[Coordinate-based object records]
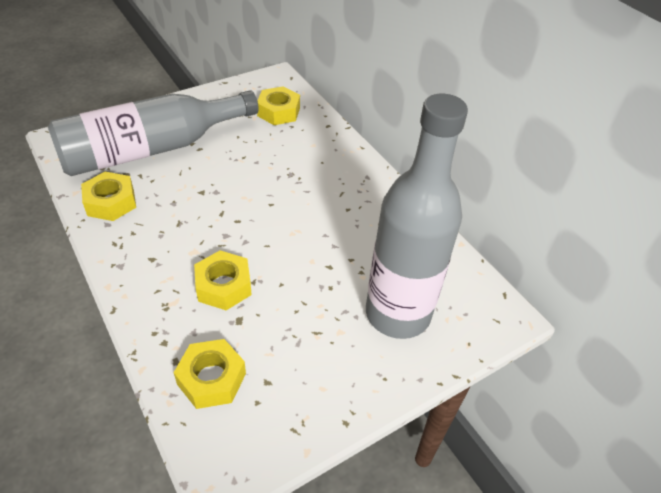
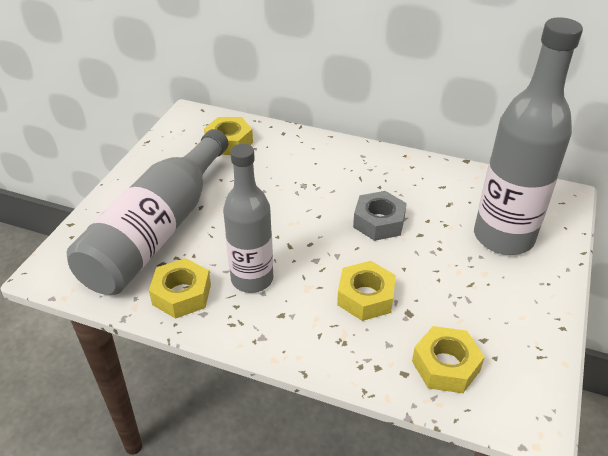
camera: 35 degrees left, 5 degrees down
(166, 221) = (252, 279): none -> grey bottle
(309, 236) = (379, 222): none -> grey nut

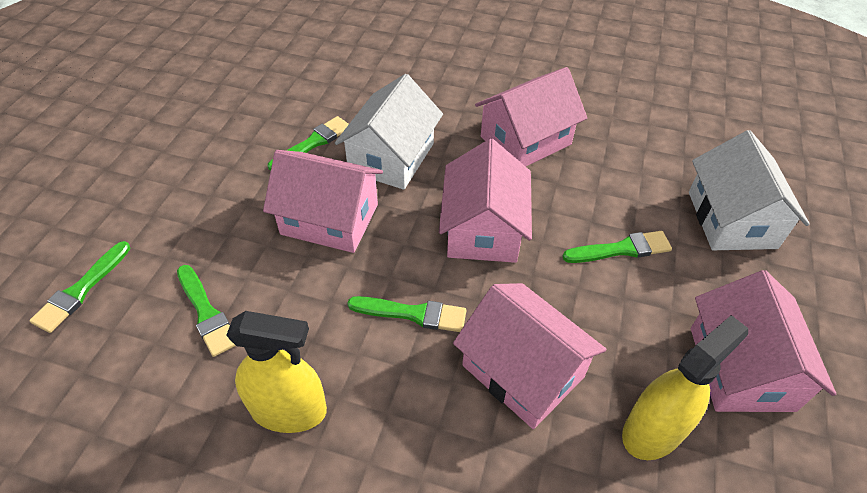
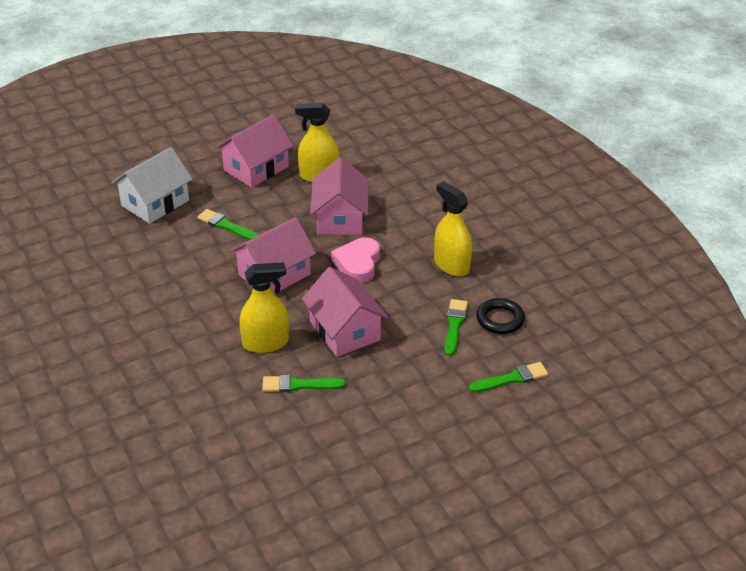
camera: 135 degrees left, 10 degrees down
(149, 365) = (500, 319): none -> black ring
(391, 157) = (265, 343): white house -> yellow spray bottle
(413, 314) = (358, 263): green brush -> pink heart
(525, 140) = (177, 300): pink house -> none

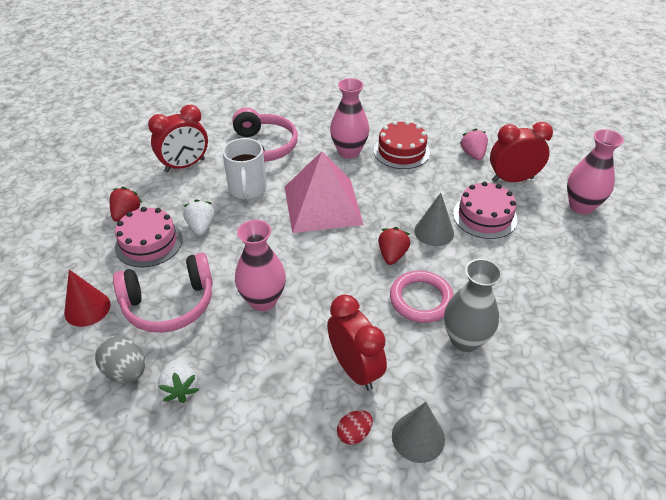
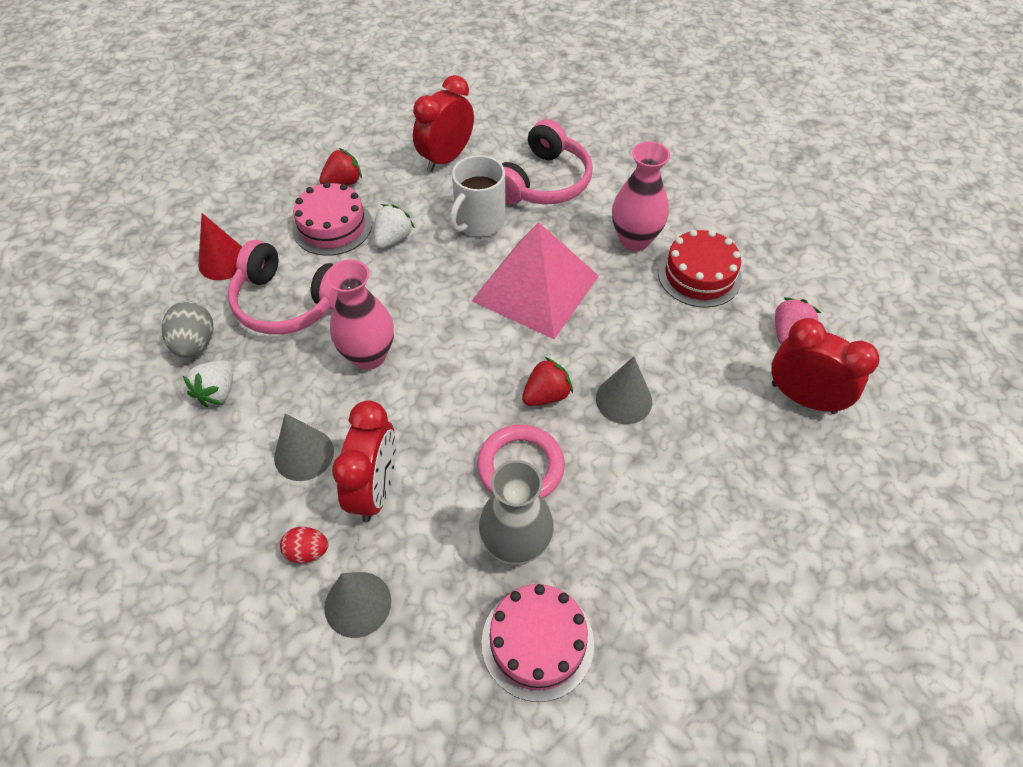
camera: 40 degrees right, 10 degrees up
(185, 165) = (446, 158): red clock -> red clock turned 120 degrees clockwise
(286, 382) = (304, 454): none -> grey cone
(484, 216) = (708, 421): pink cake -> pink cake (537, 642)
(581, 206) = (858, 494): pink vase -> none

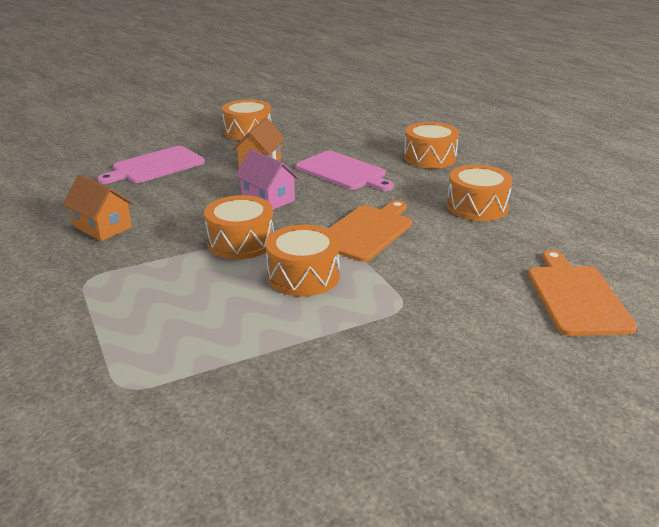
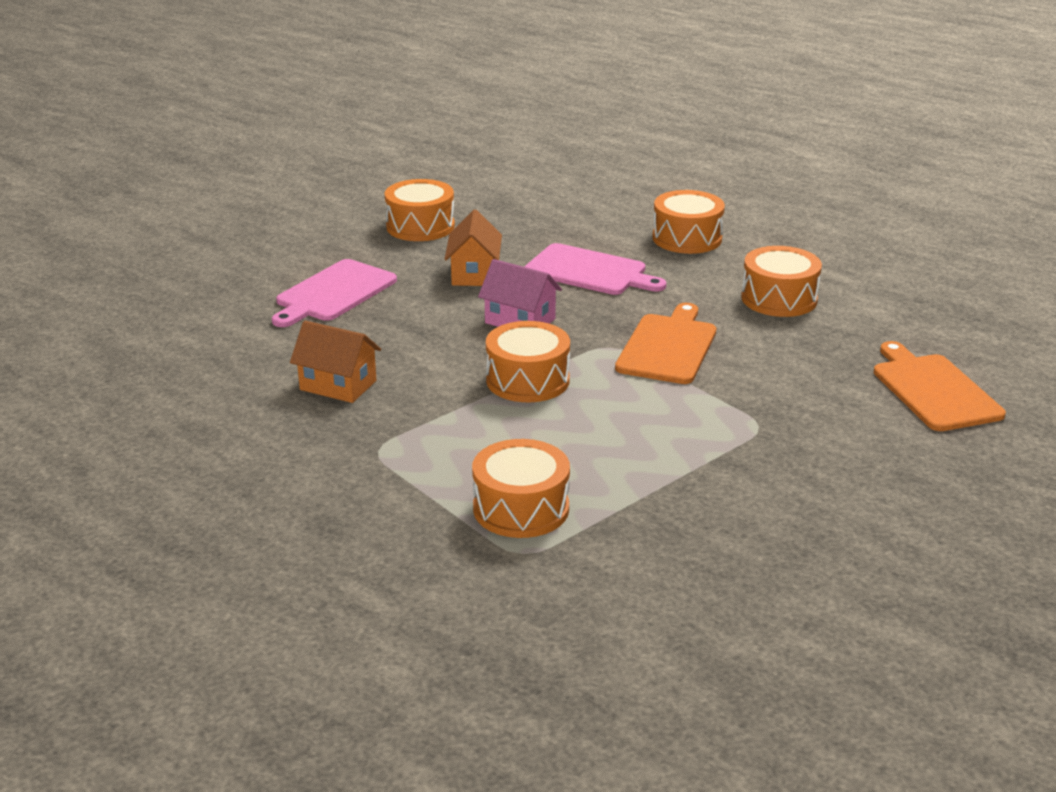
camera: 15 degrees left, 0 degrees up
(303, 276) = (630, 410): orange drum -> orange drum (521, 508)

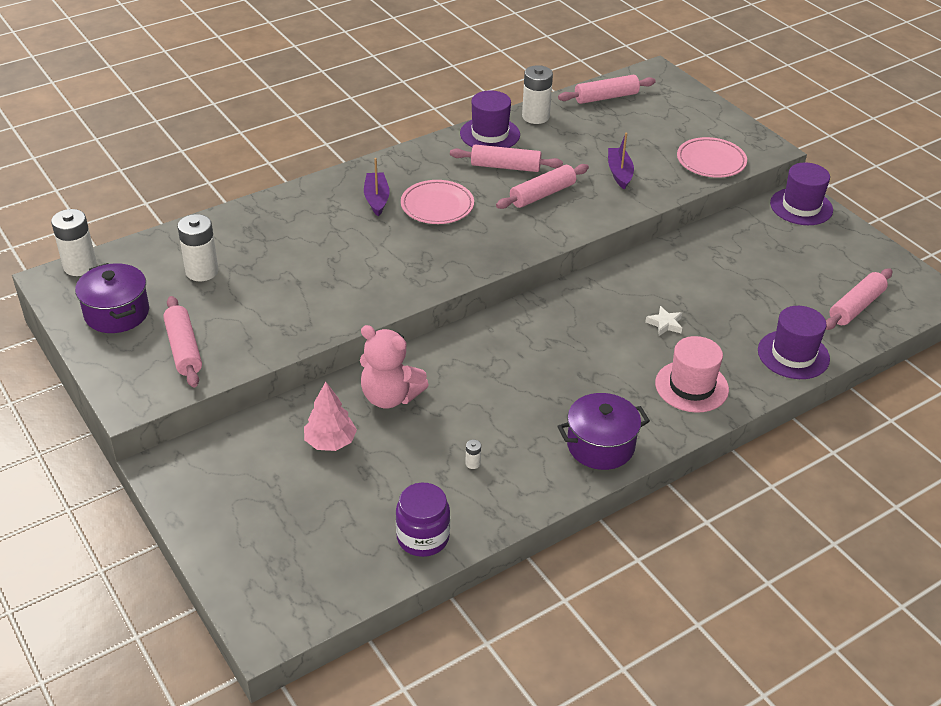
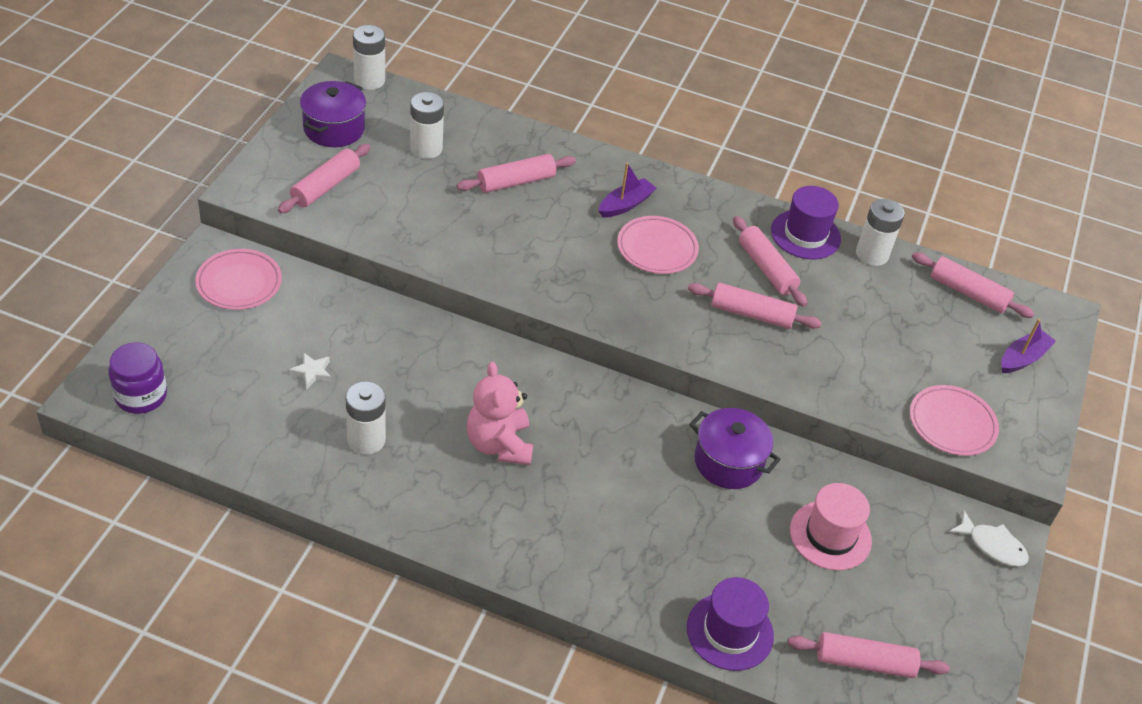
camera: 50 degrees right, 5 degrees up
(220, 467) = (239, 283): none -> pink plate
(293, 241) = (516, 182): none -> pink rolling pin
(330, 442) = (318, 334): pink tree -> none
(390, 397) = (403, 346): pink teddy bear -> pink teddy bear (499, 444)
(423, 537) = (254, 447): purple jar -> purple jar (141, 396)
(472, 463) = (366, 440): white battery -> white battery, size x2.43
(600, 445) = (461, 523): purple pot -> purple pot (728, 462)
(619, 173) = (849, 357): purple boat -> purple boat (1022, 358)
(665, 324) = (678, 502): white star -> white star (312, 373)
(691, 386) = (604, 561): pink hat -> pink hat (830, 535)
(801, 207) = (992, 546): purple hat -> white fish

- **Activity**
Each line above with the string "bottle" in it should be located and copied.

- **Response below**
(166, 221) = (252, 279): none -> grey bottle
(391, 157) = (265, 343): white house -> yellow spray bottle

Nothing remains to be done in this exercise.